__Given entries__
╔══
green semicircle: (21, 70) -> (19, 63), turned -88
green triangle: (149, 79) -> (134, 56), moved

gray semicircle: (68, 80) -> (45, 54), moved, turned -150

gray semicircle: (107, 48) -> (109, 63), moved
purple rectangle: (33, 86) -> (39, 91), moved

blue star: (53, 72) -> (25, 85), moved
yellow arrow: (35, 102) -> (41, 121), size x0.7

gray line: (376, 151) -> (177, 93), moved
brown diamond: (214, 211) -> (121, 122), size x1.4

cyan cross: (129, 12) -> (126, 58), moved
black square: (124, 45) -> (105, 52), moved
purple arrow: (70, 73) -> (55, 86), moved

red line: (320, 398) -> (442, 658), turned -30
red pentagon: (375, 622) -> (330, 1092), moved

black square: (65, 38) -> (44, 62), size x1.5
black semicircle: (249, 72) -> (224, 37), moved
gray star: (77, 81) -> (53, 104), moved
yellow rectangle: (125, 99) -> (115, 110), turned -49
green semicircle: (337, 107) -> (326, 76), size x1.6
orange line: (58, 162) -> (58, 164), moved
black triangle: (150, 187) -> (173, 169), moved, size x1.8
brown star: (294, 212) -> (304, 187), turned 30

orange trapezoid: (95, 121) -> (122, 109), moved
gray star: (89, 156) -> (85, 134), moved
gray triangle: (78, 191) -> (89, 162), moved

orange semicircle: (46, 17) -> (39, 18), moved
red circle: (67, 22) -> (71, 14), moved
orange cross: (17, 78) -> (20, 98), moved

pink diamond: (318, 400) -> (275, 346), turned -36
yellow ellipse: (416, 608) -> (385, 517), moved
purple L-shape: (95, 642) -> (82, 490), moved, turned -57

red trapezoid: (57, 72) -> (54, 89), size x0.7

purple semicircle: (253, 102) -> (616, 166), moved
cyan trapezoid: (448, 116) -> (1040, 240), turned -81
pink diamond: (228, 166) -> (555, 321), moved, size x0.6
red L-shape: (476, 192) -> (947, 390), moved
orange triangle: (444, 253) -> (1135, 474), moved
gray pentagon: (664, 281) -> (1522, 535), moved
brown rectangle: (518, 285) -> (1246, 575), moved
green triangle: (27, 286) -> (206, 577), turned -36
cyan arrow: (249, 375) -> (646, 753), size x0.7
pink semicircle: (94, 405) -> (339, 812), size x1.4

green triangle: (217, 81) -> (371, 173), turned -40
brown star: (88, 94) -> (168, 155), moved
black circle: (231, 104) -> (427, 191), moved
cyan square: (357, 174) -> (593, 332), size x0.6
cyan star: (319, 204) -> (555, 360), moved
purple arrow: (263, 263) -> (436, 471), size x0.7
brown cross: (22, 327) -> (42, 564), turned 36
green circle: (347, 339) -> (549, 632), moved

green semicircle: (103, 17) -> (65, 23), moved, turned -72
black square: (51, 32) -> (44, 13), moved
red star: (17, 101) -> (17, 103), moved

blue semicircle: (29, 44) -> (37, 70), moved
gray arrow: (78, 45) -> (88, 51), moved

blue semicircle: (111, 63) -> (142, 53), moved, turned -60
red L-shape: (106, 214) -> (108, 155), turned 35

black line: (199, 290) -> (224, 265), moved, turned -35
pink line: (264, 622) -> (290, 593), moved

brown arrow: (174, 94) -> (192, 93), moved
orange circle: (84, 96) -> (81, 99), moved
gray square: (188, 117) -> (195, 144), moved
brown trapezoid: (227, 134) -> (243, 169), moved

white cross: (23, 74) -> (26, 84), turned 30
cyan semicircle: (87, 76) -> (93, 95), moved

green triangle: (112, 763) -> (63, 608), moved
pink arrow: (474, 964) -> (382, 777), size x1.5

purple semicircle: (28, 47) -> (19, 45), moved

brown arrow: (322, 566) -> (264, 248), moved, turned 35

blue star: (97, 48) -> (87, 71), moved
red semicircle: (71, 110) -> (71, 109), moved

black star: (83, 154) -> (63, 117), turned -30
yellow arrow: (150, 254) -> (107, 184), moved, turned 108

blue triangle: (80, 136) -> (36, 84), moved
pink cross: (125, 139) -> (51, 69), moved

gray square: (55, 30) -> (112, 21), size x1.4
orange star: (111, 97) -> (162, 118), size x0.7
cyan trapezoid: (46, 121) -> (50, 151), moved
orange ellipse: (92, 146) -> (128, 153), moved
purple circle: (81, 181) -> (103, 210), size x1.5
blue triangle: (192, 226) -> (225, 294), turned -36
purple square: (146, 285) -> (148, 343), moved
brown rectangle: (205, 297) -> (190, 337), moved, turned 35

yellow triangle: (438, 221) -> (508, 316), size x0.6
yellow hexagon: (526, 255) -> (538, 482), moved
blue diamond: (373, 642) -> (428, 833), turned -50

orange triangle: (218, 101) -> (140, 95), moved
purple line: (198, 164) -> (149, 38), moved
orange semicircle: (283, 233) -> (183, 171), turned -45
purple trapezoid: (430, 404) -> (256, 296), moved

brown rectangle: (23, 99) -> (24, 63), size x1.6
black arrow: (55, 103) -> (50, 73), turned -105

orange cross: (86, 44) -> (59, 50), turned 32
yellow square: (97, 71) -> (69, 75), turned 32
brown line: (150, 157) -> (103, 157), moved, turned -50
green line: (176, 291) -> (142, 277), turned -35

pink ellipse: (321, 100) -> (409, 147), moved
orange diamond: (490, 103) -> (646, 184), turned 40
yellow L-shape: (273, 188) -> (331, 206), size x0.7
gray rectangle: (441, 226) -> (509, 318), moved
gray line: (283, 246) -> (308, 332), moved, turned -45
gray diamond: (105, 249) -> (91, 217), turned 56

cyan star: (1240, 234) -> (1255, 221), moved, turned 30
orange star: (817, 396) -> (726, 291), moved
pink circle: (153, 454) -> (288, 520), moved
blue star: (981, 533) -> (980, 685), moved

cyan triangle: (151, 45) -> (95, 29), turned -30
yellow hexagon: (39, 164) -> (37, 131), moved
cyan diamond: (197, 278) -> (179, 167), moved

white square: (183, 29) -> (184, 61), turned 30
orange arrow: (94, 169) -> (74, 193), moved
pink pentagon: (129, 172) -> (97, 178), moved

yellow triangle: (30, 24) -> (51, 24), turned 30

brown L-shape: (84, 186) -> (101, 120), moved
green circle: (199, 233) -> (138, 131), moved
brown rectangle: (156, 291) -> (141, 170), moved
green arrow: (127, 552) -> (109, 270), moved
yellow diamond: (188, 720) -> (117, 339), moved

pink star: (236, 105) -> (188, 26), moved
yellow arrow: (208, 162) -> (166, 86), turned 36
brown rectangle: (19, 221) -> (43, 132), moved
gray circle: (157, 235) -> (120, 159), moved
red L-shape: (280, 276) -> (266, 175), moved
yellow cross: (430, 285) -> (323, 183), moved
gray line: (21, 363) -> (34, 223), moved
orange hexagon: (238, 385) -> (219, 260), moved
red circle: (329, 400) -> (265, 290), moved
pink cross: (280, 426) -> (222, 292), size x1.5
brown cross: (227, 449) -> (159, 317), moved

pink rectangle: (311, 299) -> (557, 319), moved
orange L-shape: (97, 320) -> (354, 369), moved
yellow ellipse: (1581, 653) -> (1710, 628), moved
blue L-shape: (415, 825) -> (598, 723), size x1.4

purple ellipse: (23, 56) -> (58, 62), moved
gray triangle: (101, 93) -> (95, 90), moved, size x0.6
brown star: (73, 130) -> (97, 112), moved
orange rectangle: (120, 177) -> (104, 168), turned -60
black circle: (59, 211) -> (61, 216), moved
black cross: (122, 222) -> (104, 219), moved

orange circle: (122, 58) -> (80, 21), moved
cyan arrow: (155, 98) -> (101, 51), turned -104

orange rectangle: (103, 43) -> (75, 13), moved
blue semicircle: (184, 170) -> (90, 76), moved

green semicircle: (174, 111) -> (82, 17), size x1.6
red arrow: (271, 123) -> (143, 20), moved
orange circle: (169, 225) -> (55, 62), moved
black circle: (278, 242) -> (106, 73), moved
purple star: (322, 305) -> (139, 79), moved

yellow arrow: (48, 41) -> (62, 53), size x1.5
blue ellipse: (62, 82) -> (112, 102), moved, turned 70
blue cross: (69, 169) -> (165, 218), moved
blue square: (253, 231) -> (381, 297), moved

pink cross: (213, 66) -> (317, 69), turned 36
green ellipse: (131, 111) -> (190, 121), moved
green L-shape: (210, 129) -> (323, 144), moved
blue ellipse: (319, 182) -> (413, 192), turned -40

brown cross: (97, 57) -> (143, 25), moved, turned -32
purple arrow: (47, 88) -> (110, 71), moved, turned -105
╚══
__Problem requirements__
Give back precisely the lines above that start at the line containing "orange L-shape: (97, 320)" and end at the line containing "pink cross: (213, 66) -> (317, 69), turned 36", inclusive. No other lines belong in the output.

__Response area__
orange L-shape: (97, 320) -> (354, 369), moved
yellow ellipse: (1581, 653) -> (1710, 628), moved
blue L-shape: (415, 825) -> (598, 723), size x1.4

purple ellipse: (23, 56) -> (58, 62), moved
gray triangle: (101, 93) -> (95, 90), moved, size x0.6
brown star: (73, 130) -> (97, 112), moved
orange rectangle: (120, 177) -> (104, 168), turned -60
black circle: (59, 211) -> (61, 216), moved
black cross: (122, 222) -> (104, 219), moved

orange circle: (122, 58) -> (80, 21), moved
cyan arrow: (155, 98) -> (101, 51), turned -104

orange rectangle: (103, 43) -> (75, 13), moved
blue semicircle: (184, 170) -> (90, 76), moved

green semicircle: (174, 111) -> (82, 17), size x1.6
red arrow: (271, 123) -> (143, 20), moved
orange circle: (169, 225) -> (55, 62), moved
black circle: (278, 242) -> (106, 73), moved
purple star: (322, 305) -> (139, 79), moved

yellow arrow: (48, 41) -> (62, 53), size x1.5
blue ellipse: (62, 82) -> (112, 102), moved, turned 70
blue cross: (69, 169) -> (165, 218), moved
blue square: (253, 231) -> (381, 297), moved

pink cross: (213, 66) -> (317, 69), turned 36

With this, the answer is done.